═════ Data section ═════

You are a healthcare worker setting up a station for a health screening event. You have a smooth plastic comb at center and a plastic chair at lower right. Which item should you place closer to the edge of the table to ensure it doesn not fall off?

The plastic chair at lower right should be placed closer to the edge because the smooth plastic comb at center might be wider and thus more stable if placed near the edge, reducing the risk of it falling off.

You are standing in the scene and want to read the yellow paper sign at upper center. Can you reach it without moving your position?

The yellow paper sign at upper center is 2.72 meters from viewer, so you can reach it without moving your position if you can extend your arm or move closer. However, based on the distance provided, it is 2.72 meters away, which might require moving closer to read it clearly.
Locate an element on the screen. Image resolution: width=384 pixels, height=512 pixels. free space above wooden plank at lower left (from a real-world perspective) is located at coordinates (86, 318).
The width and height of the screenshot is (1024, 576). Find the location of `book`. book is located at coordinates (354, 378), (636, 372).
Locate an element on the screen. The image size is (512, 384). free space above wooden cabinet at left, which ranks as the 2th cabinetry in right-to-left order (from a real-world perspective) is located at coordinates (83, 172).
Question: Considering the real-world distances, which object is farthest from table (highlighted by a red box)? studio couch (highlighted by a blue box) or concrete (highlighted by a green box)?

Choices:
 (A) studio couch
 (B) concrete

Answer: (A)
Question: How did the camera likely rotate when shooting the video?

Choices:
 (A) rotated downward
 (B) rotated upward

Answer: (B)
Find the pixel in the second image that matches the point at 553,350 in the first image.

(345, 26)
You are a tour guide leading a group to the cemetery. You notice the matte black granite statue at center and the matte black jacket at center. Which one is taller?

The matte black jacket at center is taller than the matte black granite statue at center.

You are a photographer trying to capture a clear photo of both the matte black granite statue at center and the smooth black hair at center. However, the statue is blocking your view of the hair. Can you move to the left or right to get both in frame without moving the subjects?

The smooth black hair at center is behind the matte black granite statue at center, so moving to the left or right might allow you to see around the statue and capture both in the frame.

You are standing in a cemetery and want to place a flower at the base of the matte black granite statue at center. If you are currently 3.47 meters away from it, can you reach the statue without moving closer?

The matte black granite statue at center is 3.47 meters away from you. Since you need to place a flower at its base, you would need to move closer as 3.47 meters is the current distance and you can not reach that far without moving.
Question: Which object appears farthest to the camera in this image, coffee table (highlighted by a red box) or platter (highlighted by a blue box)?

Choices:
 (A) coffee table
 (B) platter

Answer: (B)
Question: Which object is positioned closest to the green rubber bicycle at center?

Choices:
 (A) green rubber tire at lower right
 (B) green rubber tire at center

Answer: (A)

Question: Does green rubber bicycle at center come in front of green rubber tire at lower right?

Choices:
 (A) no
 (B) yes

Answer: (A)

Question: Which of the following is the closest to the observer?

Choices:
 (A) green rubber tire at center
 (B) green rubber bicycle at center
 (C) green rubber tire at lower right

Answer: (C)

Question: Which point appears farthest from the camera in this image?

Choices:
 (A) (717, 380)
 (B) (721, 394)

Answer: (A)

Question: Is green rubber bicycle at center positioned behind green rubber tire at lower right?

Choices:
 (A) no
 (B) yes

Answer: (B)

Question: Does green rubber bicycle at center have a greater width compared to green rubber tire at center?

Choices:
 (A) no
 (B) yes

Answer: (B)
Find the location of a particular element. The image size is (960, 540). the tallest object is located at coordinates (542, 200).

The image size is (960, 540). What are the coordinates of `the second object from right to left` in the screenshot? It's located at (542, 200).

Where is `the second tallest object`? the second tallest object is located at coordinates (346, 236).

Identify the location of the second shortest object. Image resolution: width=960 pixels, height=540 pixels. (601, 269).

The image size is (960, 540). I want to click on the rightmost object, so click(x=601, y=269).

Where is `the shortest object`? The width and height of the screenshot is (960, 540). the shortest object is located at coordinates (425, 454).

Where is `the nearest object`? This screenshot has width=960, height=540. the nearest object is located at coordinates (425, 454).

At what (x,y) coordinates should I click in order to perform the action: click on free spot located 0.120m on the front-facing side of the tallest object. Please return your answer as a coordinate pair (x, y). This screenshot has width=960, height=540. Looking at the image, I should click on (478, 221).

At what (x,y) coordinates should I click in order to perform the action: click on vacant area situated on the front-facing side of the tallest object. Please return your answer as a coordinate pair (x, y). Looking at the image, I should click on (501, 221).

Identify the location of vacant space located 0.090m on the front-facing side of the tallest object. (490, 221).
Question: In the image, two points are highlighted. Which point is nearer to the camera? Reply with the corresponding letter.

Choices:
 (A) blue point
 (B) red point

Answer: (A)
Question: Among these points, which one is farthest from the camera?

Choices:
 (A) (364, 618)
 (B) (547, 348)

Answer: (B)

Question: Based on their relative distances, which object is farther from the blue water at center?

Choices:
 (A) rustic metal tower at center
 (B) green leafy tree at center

═════

Set task
Reproduce the lines from the start of the records through the line containing "You are standing in the", swapping "plastic chair" for "wooden stool" and leaving all other text unchanged.

Response to this exercise
You are a healthcare worker setting up a station for a health screening event. You have a smooth plastic comb at center and a wooden stool at lower right. Which item should you place closer to the edge of the table to ensure it doesn not fall off?

The wooden stool at lower right should be placed closer to the edge because the smooth plastic comb at center might be wider and thus more stable if placed near the edge, reducing the risk of it falling off.

You are standing in the scene and want to read the yellow paper sign at upper center. Can you reach it without moving your position?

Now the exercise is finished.